>>>

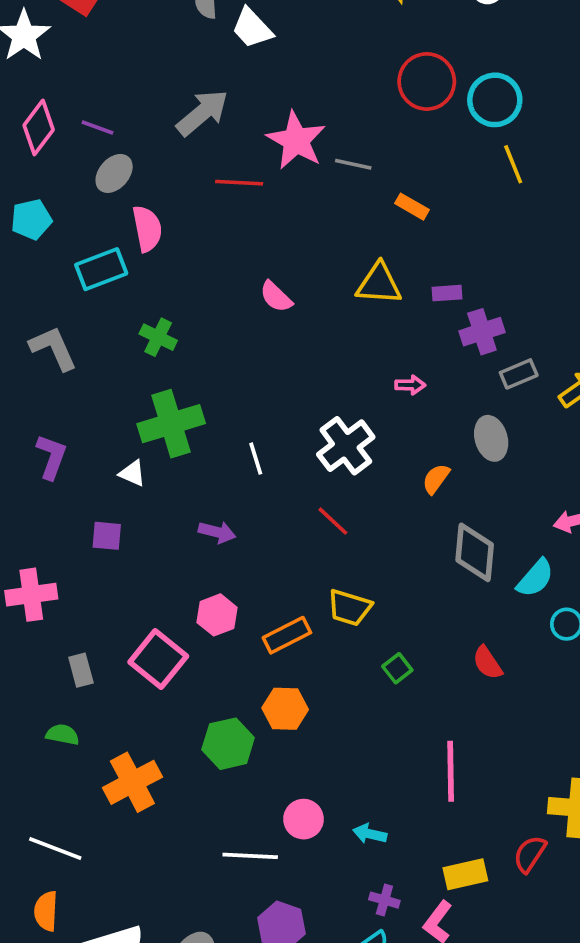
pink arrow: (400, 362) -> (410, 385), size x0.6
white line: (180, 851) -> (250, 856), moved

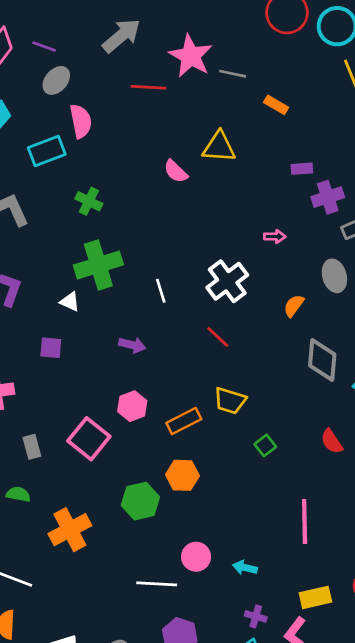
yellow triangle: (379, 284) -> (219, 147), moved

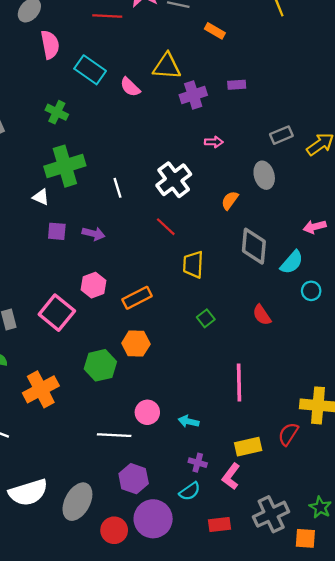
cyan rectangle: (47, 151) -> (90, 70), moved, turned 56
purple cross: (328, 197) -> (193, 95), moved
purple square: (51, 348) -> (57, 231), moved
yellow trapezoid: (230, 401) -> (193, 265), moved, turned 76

<<<

Each line in the material with "moved" in it must be reported.

white line: (180, 851) -> (250, 856), moved
yellow triangle: (379, 284) -> (219, 147), moved
cyan rectangle: (47, 151) -> (90, 70), moved, turned 56
purple cross: (328, 197) -> (193, 95), moved
purple square: (51, 348) -> (57, 231), moved
yellow trapezoid: (230, 401) -> (193, 265), moved, turned 76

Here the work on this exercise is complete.